WORK INSTRUCTION
Only the pictures should be left out; repeat the rest of the data exactly.

EXTRACTED ENTRIES
***
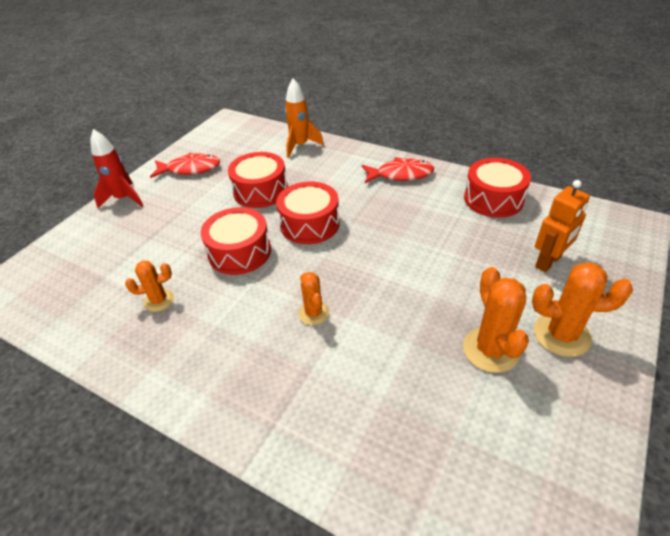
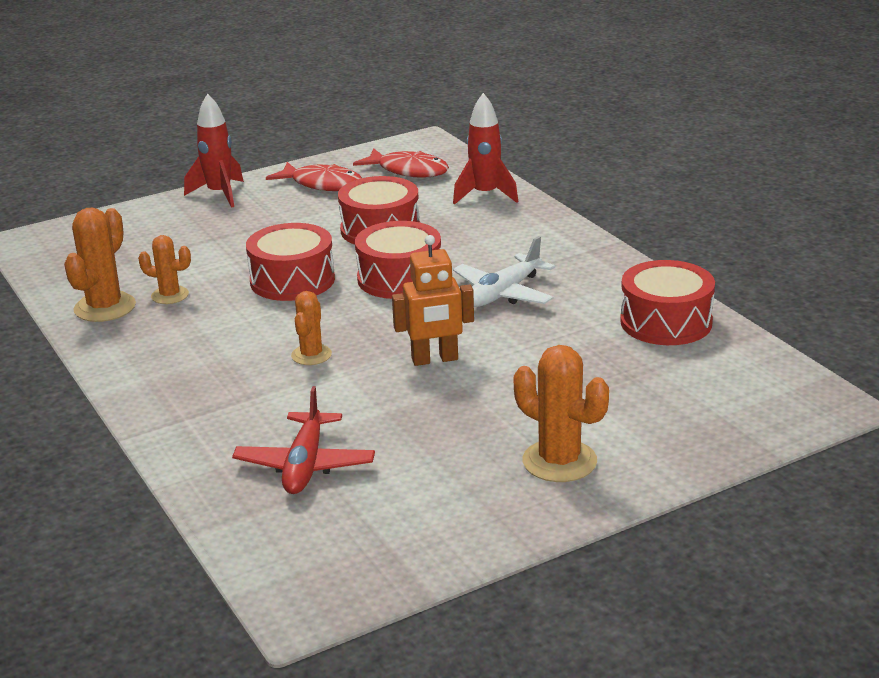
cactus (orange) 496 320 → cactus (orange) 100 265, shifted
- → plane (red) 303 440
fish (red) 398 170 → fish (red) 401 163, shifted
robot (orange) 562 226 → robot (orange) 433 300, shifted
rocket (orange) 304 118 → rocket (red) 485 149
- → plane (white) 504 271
***
TASK OUTPUT
cactus (orange) 496 320 → cactus (orange) 100 265, shifted
- → plane (red) 303 440
fish (red) 398 170 → fish (red) 401 163, shifted
robot (orange) 562 226 → robot (orange) 433 300, shifted
rocket (orange) 304 118 → rocket (red) 485 149
- → plane (white) 504 271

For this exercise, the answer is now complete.